**ACTION ITEM:** Please print every record exactly as it stands, leaving out the pictures.

**DATA FOR REVIEW:**
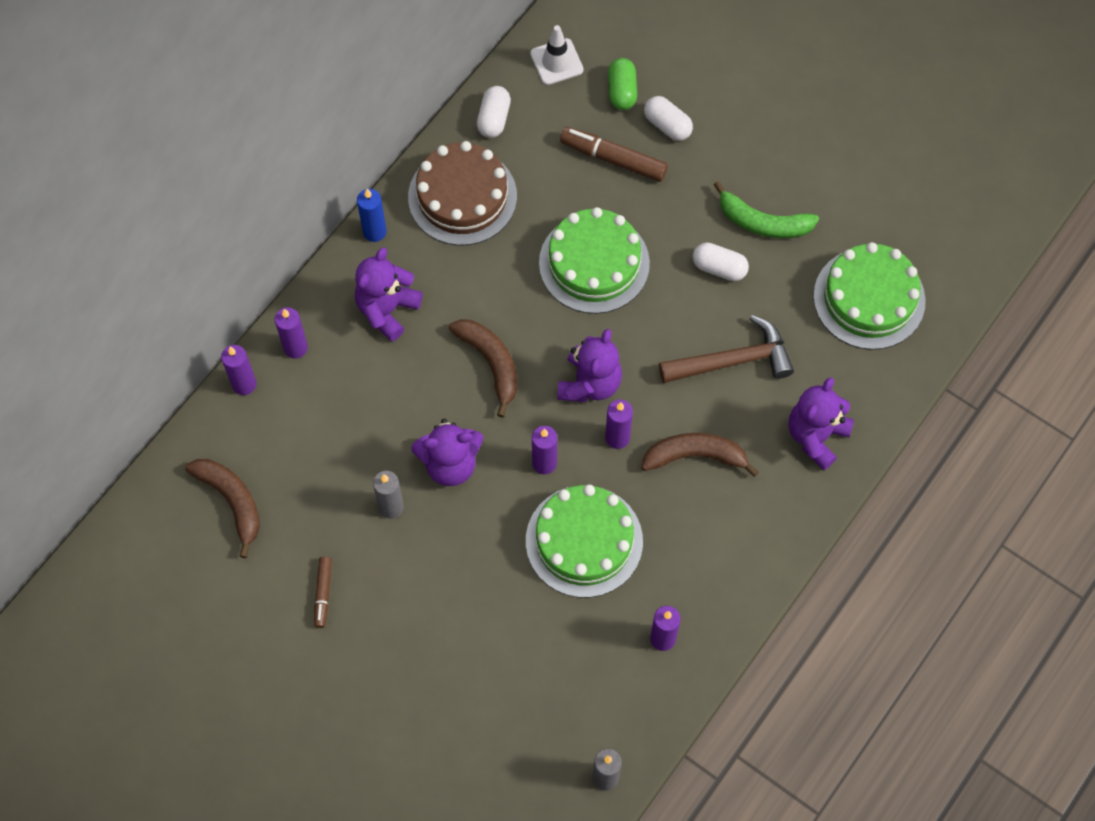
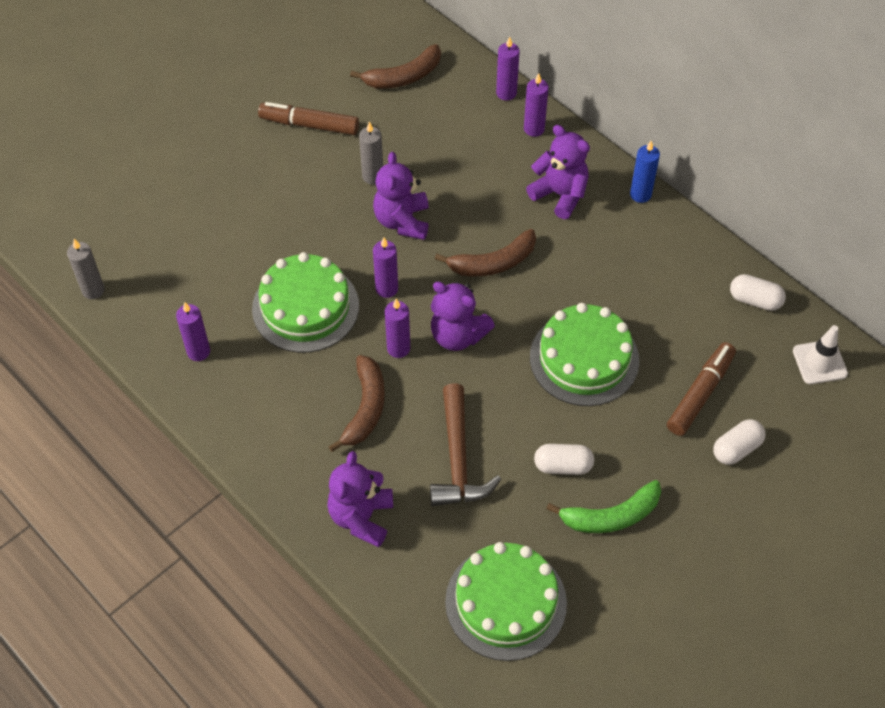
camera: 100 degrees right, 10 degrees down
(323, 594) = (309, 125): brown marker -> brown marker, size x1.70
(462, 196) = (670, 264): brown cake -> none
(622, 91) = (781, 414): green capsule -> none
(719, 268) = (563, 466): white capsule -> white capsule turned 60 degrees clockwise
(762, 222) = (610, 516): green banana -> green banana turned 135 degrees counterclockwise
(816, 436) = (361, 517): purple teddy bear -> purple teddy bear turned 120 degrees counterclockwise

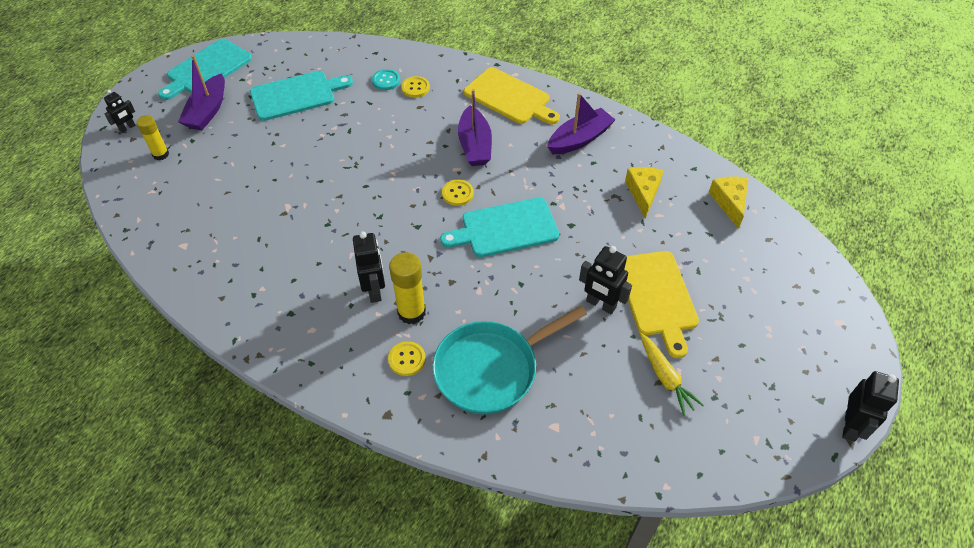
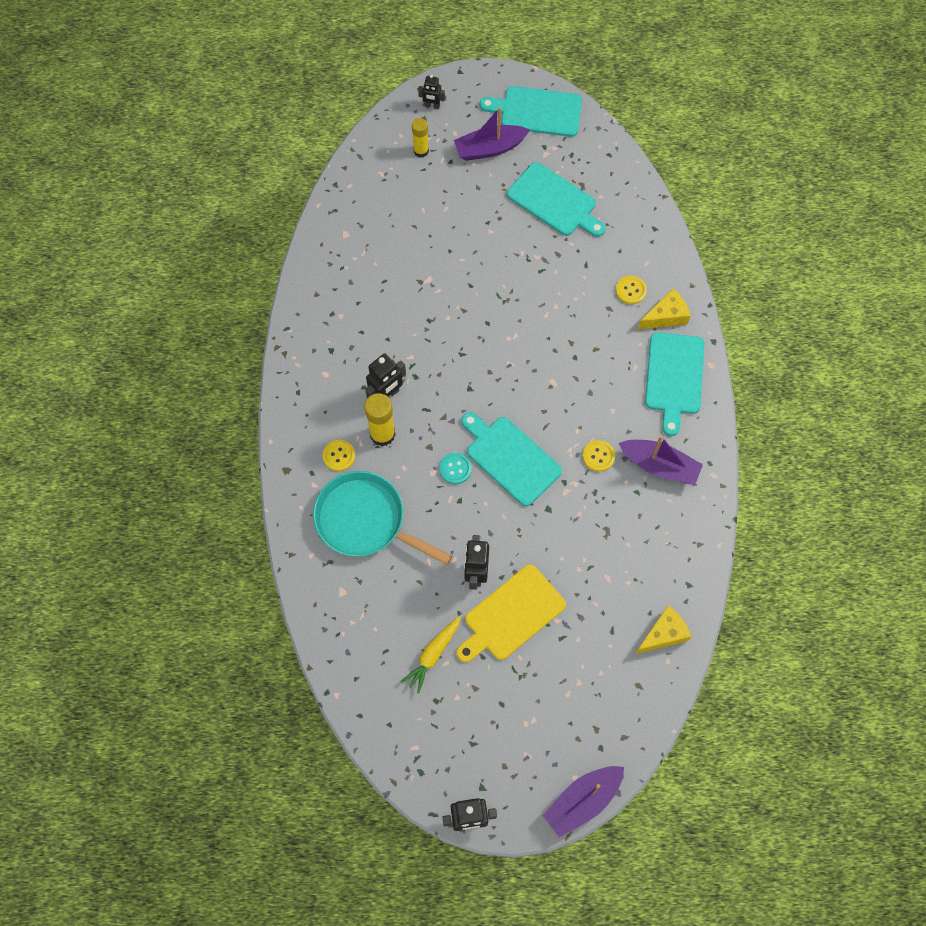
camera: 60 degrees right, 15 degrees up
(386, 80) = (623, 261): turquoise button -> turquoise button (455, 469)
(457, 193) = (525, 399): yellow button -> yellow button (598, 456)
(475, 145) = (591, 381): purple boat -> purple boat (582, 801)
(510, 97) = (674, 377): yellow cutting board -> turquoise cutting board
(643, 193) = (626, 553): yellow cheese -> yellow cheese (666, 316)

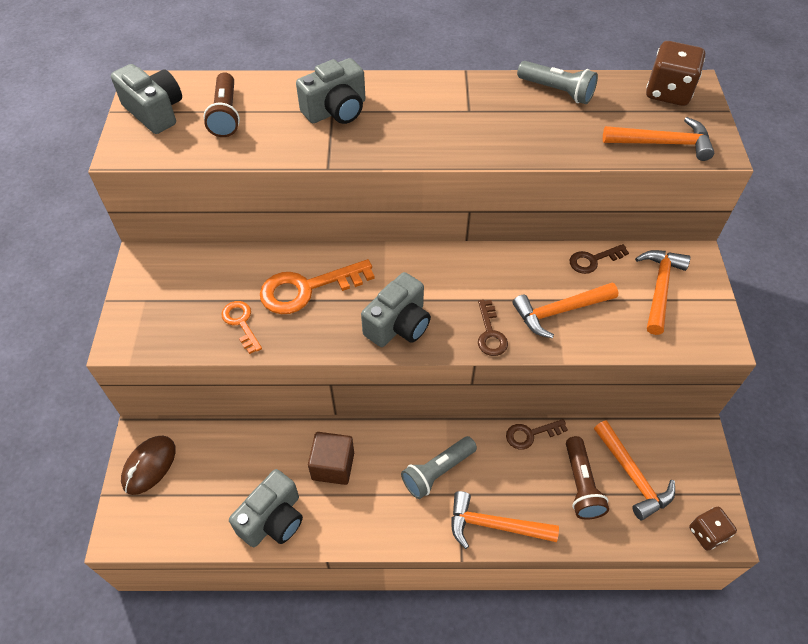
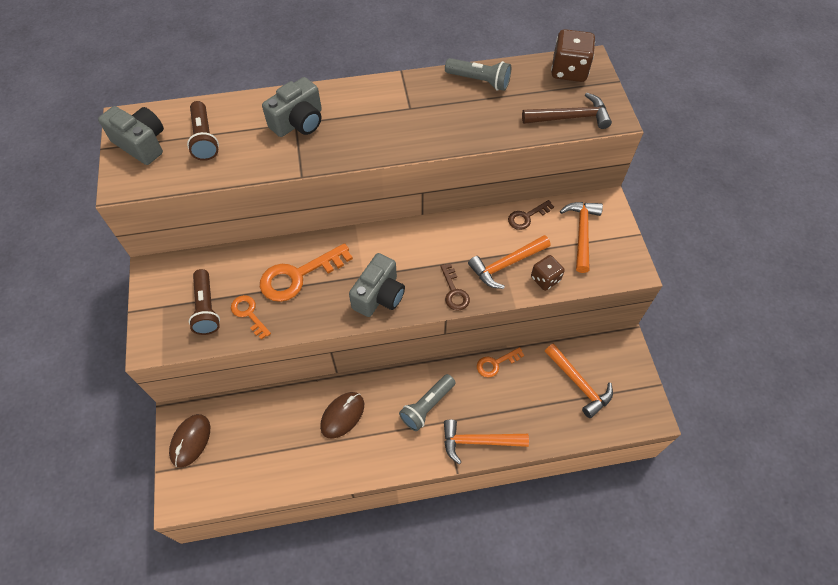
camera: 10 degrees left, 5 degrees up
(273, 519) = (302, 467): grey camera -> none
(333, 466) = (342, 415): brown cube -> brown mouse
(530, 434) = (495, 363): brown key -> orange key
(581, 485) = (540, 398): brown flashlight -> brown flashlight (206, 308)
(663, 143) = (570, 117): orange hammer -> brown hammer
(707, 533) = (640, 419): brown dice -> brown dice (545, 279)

**EXERCISE OUTPUT:**
camera: 100 degrees right, 10 degrees down
(323, 594) = (309, 125): brown marker -> brown marker, size x1.70
(462, 196) = (670, 264): brown cake -> none
(622, 91) = (781, 414): green capsule -> none
(719, 268) = (563, 466): white capsule -> white capsule turned 60 degrees clockwise
(762, 222) = (610, 516): green banana -> green banana turned 135 degrees counterclockwise
(816, 436) = (361, 517): purple teddy bear -> purple teddy bear turned 120 degrees counterclockwise

camera: 60 degrees right, 15 degrees up
(386, 80) = (623, 261): turquoise button -> turquoise button (455, 469)
(457, 193) = (525, 399): yellow button -> yellow button (598, 456)
(475, 145) = (591, 381): purple boat -> purple boat (582, 801)
(510, 97) = (674, 377): yellow cutting board -> turquoise cutting board
(643, 193) = (626, 553): yellow cheese -> yellow cheese (666, 316)

camera: 10 degrees left, 5 degrees up
(273, 519) = (302, 467): grey camera -> none
(333, 466) = (342, 415): brown cube -> brown mouse
(530, 434) = (495, 363): brown key -> orange key
(581, 485) = (540, 398): brown flashlight -> brown flashlight (206, 308)
(663, 143) = (570, 117): orange hammer -> brown hammer
(707, 533) = (640, 419): brown dice -> brown dice (545, 279)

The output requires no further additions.